(DATA UNDER STUDY begins)
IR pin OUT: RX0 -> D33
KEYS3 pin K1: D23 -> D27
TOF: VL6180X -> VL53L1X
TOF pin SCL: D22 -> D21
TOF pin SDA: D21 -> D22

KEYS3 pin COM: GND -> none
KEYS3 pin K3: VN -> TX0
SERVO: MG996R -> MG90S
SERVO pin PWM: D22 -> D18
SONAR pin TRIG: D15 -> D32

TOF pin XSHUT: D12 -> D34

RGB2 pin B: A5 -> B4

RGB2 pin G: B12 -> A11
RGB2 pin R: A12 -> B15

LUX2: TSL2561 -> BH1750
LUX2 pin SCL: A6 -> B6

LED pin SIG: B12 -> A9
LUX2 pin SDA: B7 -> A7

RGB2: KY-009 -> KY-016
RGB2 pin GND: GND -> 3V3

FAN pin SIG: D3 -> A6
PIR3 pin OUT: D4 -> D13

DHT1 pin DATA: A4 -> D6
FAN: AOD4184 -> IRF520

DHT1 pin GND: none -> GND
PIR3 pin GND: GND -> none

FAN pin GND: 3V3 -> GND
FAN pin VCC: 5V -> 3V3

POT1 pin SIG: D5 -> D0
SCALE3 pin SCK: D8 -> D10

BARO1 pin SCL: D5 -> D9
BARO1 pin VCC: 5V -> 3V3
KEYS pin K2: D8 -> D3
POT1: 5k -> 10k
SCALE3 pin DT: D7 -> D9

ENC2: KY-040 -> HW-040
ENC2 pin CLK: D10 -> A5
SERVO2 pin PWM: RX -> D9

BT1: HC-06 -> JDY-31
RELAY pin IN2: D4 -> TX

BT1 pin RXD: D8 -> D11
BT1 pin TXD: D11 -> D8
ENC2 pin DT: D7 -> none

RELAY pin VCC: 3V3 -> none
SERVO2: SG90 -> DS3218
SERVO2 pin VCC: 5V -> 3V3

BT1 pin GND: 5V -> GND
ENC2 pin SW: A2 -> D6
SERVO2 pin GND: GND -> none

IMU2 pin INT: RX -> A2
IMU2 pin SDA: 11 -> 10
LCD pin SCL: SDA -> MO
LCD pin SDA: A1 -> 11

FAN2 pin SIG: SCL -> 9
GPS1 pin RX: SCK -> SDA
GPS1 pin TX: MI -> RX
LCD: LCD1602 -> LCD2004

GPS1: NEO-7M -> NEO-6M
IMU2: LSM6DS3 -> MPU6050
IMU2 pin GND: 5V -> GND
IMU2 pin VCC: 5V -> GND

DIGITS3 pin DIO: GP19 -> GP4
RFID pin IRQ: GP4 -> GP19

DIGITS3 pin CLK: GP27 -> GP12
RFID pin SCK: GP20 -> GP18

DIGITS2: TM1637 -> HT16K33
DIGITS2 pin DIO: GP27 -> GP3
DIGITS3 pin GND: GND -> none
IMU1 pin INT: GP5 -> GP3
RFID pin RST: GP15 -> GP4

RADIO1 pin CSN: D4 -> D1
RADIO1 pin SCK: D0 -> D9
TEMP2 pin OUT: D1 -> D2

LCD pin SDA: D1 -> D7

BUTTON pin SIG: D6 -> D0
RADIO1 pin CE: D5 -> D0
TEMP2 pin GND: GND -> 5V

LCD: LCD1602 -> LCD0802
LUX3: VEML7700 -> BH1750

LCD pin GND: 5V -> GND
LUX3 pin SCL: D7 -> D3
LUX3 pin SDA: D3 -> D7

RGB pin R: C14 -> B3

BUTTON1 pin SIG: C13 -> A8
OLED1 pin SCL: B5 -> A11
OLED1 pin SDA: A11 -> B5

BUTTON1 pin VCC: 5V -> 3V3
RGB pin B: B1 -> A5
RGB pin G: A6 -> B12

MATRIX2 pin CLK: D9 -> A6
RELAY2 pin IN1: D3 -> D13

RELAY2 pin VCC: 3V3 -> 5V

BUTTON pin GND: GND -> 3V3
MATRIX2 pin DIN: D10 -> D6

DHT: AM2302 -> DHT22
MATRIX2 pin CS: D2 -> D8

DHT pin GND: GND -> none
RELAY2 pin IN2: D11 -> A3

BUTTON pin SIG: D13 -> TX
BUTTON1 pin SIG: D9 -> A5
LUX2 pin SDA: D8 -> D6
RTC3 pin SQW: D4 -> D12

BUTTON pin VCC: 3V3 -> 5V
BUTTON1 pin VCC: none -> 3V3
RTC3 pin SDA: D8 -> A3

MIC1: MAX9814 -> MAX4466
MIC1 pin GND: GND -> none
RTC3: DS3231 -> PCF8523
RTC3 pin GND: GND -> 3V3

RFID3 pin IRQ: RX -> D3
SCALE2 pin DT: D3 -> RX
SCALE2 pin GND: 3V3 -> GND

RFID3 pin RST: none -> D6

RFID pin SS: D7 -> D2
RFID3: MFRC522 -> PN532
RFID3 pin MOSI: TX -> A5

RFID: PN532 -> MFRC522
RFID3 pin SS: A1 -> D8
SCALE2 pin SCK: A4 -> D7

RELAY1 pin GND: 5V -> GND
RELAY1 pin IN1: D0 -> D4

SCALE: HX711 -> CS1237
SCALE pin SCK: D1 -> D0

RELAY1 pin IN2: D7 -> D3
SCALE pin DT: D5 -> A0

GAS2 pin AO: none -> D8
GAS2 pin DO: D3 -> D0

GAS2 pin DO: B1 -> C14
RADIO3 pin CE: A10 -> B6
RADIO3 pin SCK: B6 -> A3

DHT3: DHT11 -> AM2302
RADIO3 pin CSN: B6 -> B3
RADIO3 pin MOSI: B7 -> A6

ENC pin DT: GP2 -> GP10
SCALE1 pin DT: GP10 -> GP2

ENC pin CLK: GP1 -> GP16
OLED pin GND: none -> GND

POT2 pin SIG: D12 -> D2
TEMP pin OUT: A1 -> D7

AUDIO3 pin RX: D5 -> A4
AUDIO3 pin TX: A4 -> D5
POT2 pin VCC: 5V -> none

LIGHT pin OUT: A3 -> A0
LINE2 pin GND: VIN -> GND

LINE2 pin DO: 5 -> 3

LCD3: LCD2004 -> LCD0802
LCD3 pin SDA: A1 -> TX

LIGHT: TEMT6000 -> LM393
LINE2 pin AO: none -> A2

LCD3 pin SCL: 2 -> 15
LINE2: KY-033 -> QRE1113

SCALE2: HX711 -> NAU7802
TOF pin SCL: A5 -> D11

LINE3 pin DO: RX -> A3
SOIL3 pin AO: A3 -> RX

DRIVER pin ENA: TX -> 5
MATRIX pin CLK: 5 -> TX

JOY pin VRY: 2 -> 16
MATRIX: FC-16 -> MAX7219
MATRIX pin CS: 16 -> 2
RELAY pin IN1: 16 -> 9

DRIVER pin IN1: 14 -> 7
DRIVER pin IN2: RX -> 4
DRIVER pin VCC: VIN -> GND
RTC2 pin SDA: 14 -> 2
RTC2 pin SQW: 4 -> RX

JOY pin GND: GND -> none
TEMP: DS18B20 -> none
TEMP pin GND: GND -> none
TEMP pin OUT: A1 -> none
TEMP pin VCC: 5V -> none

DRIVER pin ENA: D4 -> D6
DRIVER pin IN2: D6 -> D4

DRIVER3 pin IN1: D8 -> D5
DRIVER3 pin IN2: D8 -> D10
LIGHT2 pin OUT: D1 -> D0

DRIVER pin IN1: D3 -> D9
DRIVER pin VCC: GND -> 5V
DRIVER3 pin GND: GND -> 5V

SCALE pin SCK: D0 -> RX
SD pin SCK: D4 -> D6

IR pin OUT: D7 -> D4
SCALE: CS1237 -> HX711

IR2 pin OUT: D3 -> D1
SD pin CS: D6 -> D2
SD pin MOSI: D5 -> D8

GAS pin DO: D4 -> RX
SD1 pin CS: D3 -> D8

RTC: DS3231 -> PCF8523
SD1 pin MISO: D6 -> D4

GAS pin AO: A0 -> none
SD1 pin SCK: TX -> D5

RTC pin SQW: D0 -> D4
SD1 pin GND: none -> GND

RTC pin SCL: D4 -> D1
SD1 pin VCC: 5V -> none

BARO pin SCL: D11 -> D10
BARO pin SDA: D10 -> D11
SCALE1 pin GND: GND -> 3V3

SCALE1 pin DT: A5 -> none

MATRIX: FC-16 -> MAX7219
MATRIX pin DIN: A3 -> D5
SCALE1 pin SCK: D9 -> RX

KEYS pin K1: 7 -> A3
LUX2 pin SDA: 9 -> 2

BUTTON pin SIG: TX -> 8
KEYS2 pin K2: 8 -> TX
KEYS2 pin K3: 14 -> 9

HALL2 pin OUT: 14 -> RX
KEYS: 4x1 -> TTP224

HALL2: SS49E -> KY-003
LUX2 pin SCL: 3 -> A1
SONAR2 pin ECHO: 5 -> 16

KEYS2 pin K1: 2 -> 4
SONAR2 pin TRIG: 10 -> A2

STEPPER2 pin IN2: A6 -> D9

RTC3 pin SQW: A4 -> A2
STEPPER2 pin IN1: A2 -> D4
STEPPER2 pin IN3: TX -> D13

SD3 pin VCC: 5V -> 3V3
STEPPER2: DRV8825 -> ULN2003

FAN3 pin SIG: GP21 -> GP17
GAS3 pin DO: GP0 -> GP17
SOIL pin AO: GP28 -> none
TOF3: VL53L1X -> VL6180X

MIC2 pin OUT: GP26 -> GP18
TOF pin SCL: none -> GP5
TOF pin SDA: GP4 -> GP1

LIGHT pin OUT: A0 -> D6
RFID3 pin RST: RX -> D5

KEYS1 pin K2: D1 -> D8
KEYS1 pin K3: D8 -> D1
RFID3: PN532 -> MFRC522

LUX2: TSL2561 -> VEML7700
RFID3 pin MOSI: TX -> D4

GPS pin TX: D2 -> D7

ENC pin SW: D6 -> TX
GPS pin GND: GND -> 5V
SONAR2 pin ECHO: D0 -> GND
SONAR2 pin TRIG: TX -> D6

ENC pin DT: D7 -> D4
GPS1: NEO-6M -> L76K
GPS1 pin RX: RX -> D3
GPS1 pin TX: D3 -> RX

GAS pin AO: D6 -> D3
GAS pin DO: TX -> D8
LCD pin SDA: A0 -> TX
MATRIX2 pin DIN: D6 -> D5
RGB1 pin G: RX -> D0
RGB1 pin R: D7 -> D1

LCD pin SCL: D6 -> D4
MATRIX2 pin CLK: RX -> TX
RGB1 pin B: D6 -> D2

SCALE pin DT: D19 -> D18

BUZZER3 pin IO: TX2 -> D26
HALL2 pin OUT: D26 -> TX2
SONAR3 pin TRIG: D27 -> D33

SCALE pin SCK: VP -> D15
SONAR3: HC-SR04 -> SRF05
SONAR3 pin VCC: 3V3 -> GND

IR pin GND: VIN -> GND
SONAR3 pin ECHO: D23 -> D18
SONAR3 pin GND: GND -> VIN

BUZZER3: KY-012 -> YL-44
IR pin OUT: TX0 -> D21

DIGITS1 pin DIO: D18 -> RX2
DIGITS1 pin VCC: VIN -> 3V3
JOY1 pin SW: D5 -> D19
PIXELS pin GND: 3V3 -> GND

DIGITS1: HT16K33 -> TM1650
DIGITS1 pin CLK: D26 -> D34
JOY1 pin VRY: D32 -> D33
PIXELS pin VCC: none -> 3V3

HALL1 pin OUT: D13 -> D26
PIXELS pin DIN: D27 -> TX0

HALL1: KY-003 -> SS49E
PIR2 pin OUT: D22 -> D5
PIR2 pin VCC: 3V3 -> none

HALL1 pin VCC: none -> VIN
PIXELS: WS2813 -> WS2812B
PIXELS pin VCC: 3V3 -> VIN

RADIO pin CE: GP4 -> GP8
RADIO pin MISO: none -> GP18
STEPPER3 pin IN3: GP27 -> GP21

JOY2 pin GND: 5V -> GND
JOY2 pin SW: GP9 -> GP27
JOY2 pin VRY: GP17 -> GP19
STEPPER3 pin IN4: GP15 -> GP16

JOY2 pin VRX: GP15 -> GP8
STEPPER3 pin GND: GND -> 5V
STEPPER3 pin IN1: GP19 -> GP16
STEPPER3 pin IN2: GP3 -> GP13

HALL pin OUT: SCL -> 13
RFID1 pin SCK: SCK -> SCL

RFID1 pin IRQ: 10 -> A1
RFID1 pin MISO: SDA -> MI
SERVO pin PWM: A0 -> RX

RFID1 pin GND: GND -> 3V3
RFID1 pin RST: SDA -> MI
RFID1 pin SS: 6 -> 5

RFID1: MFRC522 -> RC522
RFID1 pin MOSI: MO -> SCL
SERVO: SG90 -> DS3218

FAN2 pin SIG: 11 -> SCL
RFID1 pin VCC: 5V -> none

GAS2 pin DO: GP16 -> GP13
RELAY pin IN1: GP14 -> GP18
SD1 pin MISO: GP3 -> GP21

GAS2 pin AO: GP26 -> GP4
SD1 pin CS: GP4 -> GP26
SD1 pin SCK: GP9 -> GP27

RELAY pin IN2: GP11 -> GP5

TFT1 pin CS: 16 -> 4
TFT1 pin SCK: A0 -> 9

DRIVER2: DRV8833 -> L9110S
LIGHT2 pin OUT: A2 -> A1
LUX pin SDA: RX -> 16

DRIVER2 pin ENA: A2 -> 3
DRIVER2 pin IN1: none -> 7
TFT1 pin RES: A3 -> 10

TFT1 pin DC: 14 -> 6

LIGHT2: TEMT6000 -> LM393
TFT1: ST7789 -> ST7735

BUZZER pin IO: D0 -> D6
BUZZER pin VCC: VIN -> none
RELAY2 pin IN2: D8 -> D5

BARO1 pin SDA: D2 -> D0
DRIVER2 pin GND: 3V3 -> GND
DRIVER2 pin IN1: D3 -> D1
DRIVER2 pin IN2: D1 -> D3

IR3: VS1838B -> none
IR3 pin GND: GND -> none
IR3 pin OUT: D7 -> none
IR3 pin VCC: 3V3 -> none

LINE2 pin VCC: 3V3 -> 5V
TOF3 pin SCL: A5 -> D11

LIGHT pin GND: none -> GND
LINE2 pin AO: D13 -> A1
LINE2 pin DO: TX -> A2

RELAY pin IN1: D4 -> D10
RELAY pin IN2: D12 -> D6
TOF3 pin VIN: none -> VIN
(DATA UNDER STUDY ends)
### TASK
Could you reproduce exactly the lines of the entries above, from the one with "PIR3 pin GND: GND -> none" through the one with "FAN2 pin SIG: SCL -> 9", and nothing else?

### COMPLETED EXERCISE
PIR3 pin GND: GND -> none

FAN pin GND: 3V3 -> GND
FAN pin VCC: 5V -> 3V3

POT1 pin SIG: D5 -> D0
SCALE3 pin SCK: D8 -> D10

BARO1 pin SCL: D5 -> D9
BARO1 pin VCC: 5V -> 3V3
KEYS pin K2: D8 -> D3
POT1: 5k -> 10k
SCALE3 pin DT: D7 -> D9

ENC2: KY-040 -> HW-040
ENC2 pin CLK: D10 -> A5
SERVO2 pin PWM: RX -> D9

BT1: HC-06 -> JDY-31
RELAY pin IN2: D4 -> TX

BT1 pin RXD: D8 -> D11
BT1 pin TXD: D11 -> D8
ENC2 pin DT: D7 -> none

RELAY pin VCC: 3V3 -> none
SERVO2: SG90 -> DS3218
SERVO2 pin VCC: 5V -> 3V3

BT1 pin GND: 5V -> GND
ENC2 pin SW: A2 -> D6
SERVO2 pin GND: GND -> none

IMU2 pin INT: RX -> A2
IMU2 pin SDA: 11 -> 10
LCD pin SCL: SDA -> MO
LCD pin SDA: A1 -> 11

FAN2 pin SIG: SCL -> 9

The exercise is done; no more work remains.